Once the line containing "GAS pin GND: GND -> 5V" is found, copy it and each subsequent line exactly. Stop at the end of the records below.

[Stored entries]
*-*-*

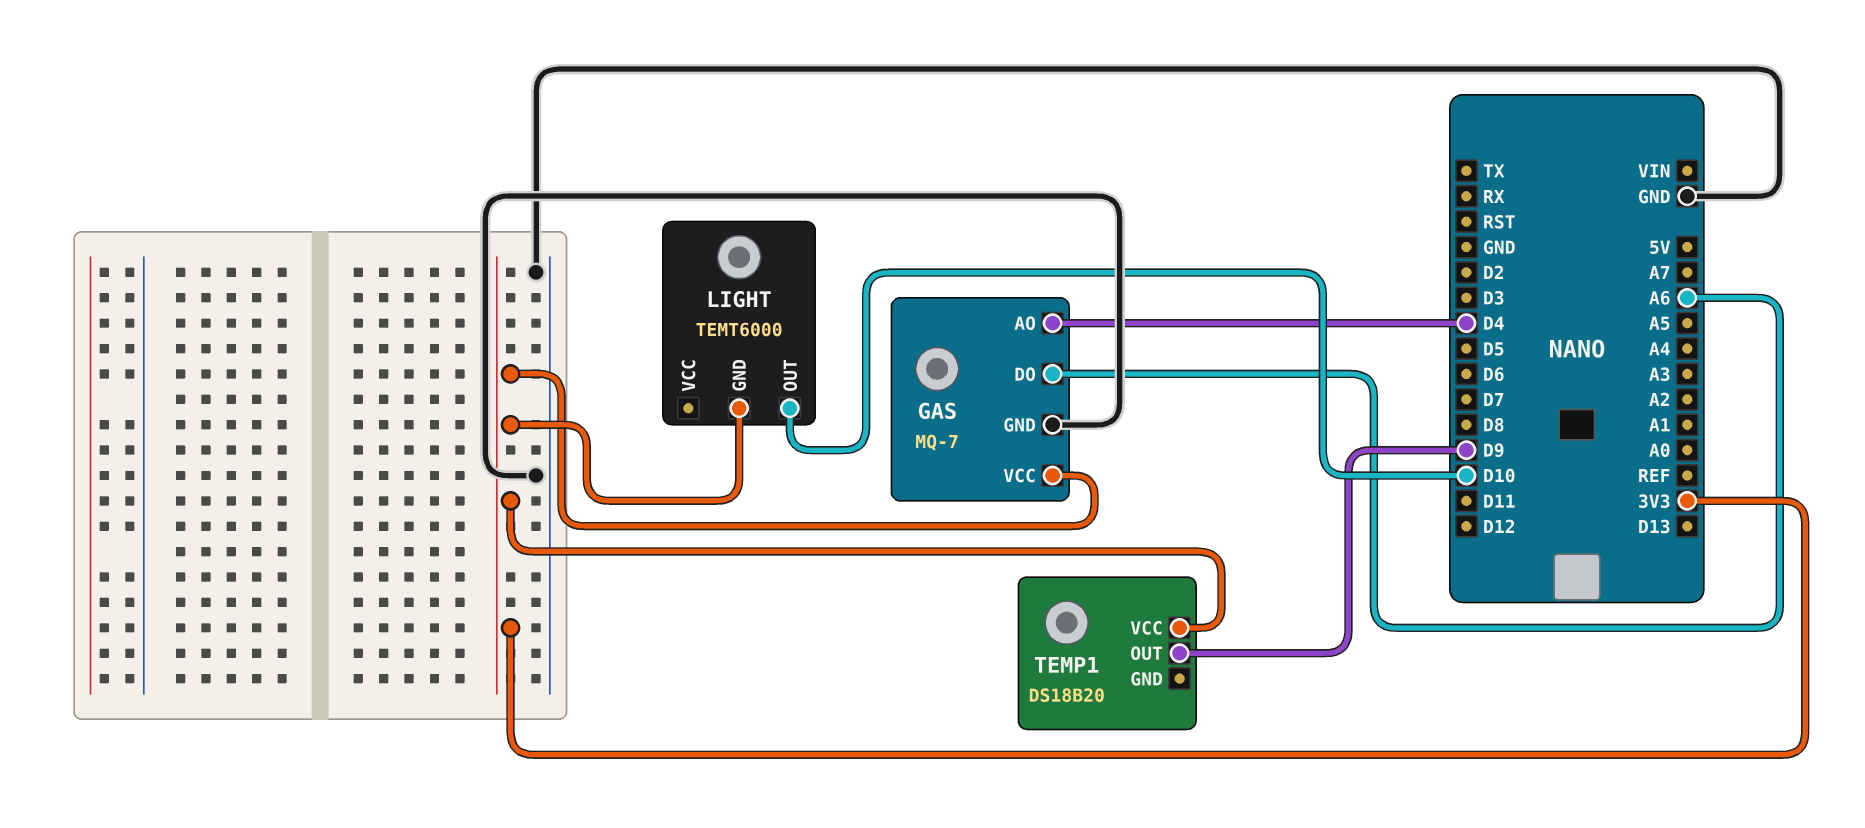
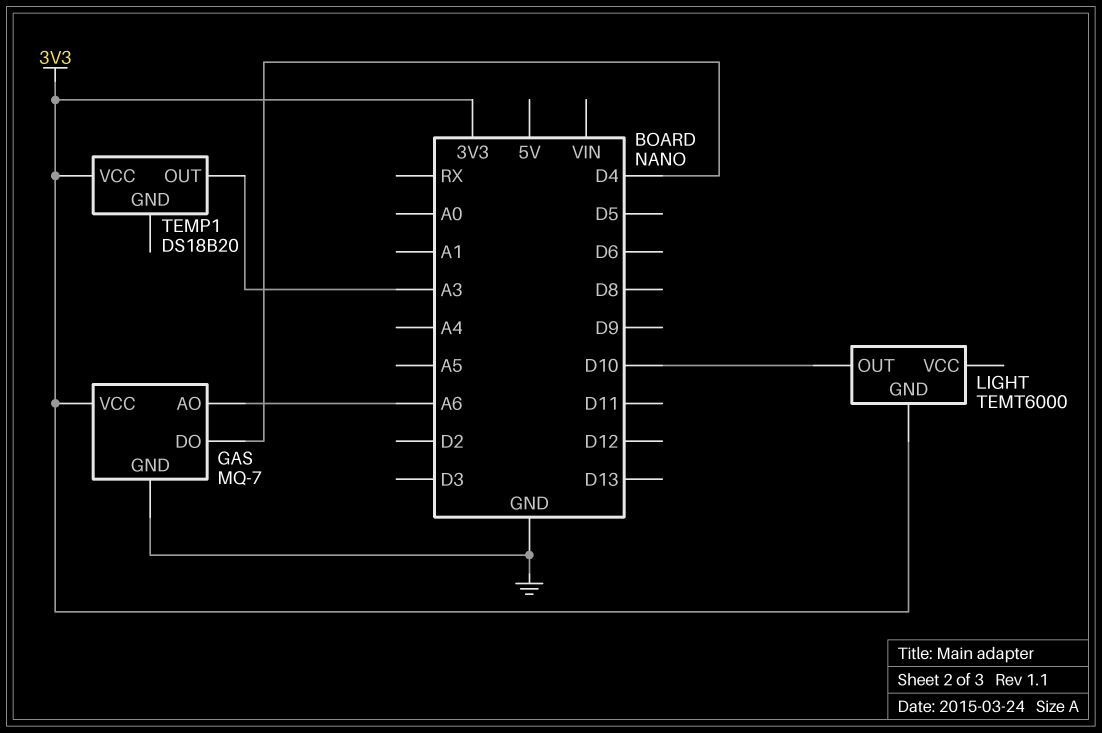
GAS pin AO: D4 -> A6
GAS pin DO: A6 -> D4
TEMP1 pin OUT: D9 -> A3

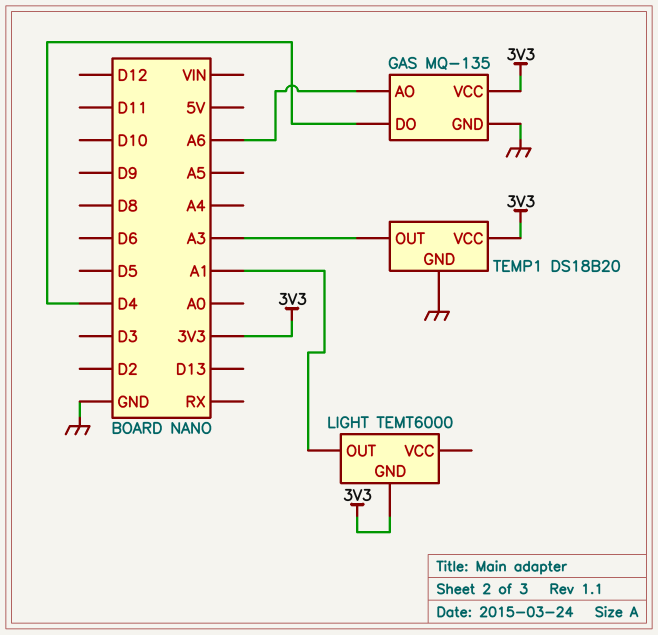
GAS: MQ-7 -> MQ-135
LIGHT pin OUT: D10 -> A1
TEMP1 pin GND: none -> GND

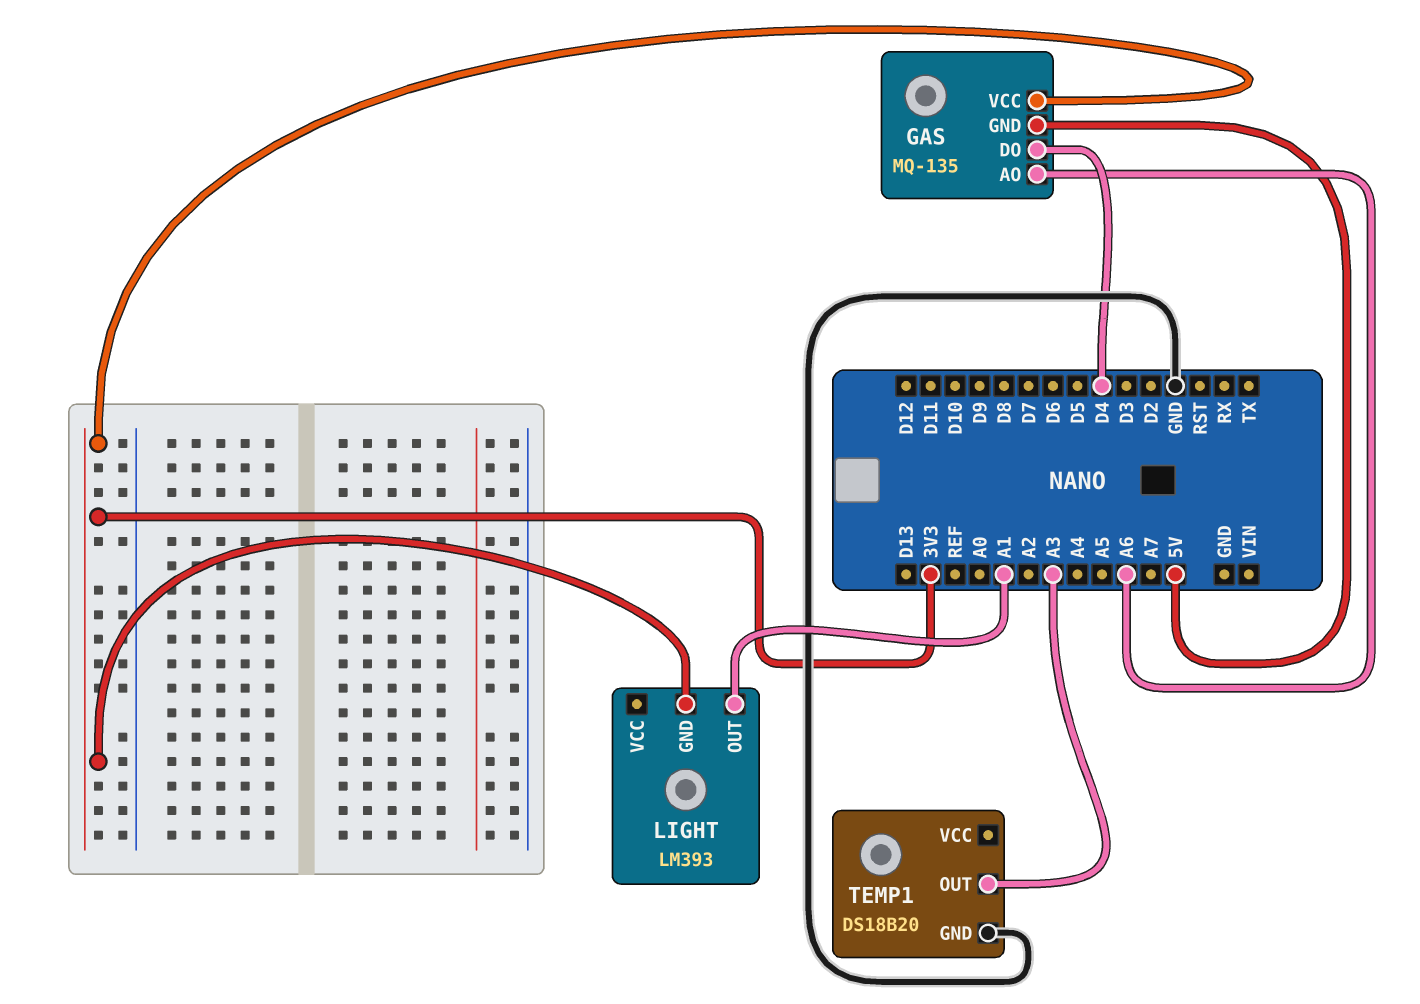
GAS pin GND: GND -> 5V
LIGHT: TEMT6000 -> LM393
TEMP1 pin VCC: 3V3 -> none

*-*-*

▶ **Result for this task**
GAS pin GND: GND -> 5V
LIGHT: TEMT6000 -> LM393
TEMP1 pin VCC: 3V3 -> none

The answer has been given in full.